WHAT IS NEEDED
Please give back, word for word, only the lines starting at the one containing "MATRIX3: MAX7221 -> MAX7219" and ending at the one containing "JOY: PS2 -> HW-504" within the material below.
- - - -
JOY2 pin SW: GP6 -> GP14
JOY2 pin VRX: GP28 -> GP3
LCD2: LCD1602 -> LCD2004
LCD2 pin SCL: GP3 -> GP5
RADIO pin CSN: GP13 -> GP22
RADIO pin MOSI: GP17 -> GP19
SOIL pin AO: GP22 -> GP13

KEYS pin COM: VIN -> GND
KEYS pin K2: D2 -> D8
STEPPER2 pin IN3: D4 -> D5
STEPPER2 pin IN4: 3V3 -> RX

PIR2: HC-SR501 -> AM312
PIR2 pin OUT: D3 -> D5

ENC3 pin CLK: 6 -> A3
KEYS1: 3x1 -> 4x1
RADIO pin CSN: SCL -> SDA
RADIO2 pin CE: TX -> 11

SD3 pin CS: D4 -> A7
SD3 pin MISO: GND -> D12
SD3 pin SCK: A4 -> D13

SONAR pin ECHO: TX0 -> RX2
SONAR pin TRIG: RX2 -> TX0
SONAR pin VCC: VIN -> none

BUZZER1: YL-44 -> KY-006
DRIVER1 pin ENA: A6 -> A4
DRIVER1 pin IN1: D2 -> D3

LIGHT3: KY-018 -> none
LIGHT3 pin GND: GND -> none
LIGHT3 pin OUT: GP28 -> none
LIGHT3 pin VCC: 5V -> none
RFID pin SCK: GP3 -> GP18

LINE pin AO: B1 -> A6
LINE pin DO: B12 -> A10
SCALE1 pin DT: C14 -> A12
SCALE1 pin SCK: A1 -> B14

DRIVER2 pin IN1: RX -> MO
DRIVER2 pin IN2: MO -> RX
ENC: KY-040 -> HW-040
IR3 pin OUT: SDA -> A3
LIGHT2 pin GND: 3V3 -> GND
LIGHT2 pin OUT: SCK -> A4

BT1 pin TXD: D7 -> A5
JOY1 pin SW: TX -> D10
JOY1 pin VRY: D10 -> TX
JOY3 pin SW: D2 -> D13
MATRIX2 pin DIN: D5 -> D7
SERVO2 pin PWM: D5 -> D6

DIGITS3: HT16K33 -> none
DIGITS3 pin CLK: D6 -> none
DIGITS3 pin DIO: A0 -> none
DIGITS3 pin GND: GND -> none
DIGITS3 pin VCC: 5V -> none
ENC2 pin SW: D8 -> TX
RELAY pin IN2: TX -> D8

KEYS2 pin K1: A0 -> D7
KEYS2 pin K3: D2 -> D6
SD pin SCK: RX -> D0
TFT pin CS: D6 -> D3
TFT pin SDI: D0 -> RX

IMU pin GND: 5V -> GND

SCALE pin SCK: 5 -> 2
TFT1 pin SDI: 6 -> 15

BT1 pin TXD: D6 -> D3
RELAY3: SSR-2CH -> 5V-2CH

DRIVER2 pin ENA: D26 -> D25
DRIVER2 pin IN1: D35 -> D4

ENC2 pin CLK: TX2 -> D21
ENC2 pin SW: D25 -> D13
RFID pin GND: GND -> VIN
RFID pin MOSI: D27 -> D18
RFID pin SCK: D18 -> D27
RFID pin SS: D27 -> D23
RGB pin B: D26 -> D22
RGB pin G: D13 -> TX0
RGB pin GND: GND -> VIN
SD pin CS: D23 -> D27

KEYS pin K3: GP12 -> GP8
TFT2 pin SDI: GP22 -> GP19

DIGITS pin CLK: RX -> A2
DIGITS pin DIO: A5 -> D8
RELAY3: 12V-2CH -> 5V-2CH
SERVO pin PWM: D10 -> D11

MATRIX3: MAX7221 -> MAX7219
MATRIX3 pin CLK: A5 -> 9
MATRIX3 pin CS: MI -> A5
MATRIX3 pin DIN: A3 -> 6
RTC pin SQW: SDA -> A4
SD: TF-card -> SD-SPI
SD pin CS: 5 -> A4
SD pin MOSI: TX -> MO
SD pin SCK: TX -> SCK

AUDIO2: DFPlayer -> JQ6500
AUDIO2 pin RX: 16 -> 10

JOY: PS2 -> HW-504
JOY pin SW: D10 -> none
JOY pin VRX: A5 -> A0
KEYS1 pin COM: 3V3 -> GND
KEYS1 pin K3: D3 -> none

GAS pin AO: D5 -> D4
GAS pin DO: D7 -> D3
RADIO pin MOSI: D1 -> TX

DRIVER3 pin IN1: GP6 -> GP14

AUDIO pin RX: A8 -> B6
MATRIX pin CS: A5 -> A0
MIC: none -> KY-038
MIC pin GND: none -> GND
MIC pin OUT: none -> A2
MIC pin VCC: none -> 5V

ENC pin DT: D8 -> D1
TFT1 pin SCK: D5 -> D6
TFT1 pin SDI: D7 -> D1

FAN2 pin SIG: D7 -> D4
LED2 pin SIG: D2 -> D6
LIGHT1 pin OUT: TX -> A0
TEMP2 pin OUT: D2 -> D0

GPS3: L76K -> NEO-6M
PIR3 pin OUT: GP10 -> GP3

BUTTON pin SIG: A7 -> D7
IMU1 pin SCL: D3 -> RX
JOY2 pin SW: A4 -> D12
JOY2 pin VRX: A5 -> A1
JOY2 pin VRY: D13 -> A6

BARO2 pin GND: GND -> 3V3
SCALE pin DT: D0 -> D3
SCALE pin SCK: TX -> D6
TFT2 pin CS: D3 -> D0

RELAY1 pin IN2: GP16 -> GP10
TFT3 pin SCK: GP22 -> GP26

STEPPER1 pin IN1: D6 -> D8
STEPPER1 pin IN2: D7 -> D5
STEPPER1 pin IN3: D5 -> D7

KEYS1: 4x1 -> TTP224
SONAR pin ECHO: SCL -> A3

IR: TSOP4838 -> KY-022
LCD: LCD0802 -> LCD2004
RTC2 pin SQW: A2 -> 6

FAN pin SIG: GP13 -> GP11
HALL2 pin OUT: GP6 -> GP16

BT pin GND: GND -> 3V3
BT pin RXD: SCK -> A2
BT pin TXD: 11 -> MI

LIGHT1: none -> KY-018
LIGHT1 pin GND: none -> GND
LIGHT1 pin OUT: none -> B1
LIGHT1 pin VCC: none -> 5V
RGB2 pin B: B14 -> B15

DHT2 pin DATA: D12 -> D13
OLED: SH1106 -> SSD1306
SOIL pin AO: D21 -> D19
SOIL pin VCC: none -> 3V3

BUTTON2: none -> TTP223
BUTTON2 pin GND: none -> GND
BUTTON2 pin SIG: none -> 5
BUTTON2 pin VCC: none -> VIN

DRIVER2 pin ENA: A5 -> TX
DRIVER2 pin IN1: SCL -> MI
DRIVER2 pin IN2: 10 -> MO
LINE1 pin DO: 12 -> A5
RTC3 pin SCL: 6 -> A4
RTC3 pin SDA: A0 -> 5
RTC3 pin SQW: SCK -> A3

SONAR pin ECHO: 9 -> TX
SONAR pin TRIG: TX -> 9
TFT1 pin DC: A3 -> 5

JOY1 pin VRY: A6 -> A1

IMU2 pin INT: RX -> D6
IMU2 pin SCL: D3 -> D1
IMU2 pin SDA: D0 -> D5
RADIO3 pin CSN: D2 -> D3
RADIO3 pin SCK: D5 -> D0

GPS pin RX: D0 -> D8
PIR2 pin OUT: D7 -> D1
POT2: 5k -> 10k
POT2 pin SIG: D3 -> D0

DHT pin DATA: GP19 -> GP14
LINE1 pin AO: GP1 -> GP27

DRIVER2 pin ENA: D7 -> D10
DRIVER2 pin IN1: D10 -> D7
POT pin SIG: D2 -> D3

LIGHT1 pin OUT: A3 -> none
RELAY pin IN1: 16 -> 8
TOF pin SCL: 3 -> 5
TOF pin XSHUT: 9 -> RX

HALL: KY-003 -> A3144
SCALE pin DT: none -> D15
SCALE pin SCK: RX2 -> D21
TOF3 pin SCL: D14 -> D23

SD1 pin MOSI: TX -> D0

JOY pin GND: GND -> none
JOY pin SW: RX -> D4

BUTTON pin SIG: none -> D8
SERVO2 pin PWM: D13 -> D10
- - - -
ANSWER TO THIS PROBLEM
MATRIX3: MAX7221 -> MAX7219
MATRIX3 pin CLK: A5 -> 9
MATRIX3 pin CS: MI -> A5
MATRIX3 pin DIN: A3 -> 6
RTC pin SQW: SDA -> A4
SD: TF-card -> SD-SPI
SD pin CS: 5 -> A4
SD pin MOSI: TX -> MO
SD pin SCK: TX -> SCK

AUDIO2: DFPlayer -> JQ6500
AUDIO2 pin RX: 16 -> 10

JOY: PS2 -> HW-504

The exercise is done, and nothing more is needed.